*** Records provided ***

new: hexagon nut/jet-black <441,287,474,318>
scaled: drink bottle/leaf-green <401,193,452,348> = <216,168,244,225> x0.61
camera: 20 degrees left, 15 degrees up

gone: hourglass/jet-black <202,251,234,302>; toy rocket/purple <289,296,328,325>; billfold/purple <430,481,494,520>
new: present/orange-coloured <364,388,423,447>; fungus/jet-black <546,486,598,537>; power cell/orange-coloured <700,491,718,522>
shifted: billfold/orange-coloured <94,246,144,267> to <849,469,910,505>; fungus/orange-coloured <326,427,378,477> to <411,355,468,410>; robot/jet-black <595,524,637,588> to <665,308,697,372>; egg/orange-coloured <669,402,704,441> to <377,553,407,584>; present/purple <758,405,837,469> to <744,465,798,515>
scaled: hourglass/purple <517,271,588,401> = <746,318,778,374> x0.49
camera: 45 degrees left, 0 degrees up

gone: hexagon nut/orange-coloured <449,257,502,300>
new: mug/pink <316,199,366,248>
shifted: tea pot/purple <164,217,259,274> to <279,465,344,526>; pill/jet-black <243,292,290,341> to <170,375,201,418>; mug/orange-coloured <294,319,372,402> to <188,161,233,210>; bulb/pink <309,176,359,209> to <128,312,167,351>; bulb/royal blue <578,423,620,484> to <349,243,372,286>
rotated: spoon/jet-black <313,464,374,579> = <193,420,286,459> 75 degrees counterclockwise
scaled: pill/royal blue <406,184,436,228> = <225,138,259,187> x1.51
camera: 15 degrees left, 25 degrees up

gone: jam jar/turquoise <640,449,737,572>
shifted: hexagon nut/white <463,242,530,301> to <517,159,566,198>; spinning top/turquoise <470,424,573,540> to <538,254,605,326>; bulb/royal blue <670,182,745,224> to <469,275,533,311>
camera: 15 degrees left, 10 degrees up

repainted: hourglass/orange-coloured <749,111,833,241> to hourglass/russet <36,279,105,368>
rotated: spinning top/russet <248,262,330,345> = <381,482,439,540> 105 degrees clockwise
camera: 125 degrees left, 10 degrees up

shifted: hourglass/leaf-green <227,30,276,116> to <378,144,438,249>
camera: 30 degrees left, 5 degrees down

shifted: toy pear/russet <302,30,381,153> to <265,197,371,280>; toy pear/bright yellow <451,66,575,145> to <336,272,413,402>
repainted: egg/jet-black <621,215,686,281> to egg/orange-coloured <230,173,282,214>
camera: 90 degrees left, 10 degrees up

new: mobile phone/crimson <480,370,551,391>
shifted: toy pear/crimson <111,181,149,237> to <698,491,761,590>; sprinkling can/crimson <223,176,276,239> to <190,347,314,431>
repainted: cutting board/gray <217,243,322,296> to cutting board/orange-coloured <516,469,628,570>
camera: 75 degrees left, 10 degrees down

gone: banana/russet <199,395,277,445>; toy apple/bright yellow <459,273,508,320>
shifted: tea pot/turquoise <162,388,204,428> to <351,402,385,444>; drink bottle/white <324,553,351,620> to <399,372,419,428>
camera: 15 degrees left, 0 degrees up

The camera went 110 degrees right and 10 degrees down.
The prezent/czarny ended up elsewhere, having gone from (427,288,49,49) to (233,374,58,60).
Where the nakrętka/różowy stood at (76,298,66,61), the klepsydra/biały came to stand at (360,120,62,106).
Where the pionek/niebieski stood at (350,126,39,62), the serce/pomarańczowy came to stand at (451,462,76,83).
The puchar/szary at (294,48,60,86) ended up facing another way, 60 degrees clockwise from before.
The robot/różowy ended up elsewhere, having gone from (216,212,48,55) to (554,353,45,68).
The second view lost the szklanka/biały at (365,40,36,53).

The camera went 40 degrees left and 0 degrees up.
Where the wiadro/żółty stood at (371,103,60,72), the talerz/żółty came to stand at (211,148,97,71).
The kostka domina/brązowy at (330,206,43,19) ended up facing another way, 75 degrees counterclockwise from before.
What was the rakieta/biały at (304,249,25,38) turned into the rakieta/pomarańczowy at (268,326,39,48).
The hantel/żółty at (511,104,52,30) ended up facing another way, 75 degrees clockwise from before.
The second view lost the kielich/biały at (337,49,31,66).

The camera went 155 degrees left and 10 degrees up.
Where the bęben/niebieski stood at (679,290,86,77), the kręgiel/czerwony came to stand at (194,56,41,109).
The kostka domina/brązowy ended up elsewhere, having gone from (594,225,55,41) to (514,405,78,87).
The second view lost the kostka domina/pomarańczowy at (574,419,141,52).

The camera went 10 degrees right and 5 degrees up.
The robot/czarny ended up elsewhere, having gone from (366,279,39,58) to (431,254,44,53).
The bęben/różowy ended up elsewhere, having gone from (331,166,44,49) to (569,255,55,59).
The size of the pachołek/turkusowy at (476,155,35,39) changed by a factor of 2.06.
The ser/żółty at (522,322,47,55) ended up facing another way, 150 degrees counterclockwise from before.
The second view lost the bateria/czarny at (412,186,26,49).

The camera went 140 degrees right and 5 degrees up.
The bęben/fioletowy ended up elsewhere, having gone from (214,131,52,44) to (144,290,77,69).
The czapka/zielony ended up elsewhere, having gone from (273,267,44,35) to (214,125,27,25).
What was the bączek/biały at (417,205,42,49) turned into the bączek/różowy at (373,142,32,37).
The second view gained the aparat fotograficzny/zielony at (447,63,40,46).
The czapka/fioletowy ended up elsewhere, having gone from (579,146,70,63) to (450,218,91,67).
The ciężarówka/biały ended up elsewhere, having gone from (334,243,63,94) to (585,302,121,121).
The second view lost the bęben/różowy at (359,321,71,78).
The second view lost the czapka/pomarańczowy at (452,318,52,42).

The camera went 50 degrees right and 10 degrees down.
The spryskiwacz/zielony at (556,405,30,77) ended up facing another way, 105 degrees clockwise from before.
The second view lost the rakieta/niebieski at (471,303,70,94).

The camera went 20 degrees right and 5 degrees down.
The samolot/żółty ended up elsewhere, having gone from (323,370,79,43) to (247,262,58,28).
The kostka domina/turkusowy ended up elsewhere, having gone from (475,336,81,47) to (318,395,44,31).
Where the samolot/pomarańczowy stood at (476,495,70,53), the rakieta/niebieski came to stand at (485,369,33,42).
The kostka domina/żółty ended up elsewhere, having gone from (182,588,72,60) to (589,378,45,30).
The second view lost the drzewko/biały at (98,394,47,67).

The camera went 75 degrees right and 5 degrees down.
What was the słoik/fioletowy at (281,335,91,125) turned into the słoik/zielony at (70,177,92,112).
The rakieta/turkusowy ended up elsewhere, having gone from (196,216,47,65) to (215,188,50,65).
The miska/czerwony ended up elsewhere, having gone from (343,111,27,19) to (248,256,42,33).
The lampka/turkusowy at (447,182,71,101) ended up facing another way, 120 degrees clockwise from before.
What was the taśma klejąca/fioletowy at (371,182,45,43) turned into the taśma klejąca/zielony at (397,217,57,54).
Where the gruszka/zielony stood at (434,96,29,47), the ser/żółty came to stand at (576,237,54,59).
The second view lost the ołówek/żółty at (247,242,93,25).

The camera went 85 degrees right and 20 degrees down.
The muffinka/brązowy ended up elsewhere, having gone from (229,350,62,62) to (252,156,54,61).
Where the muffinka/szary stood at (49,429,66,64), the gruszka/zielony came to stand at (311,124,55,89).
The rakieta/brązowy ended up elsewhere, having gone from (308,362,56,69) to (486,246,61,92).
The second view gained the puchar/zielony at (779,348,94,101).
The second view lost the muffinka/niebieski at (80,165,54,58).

***

Set down the lines above as they stand, starting with the first line and ending with the line that contains "scaled: drink bottle/leaf-green".

_Written response_:
new: hexagon nut/jet-black <441,287,474,318>
scaled: drink bottle/leaf-green <401,193,452,348> = <216,168,244,225> x0.61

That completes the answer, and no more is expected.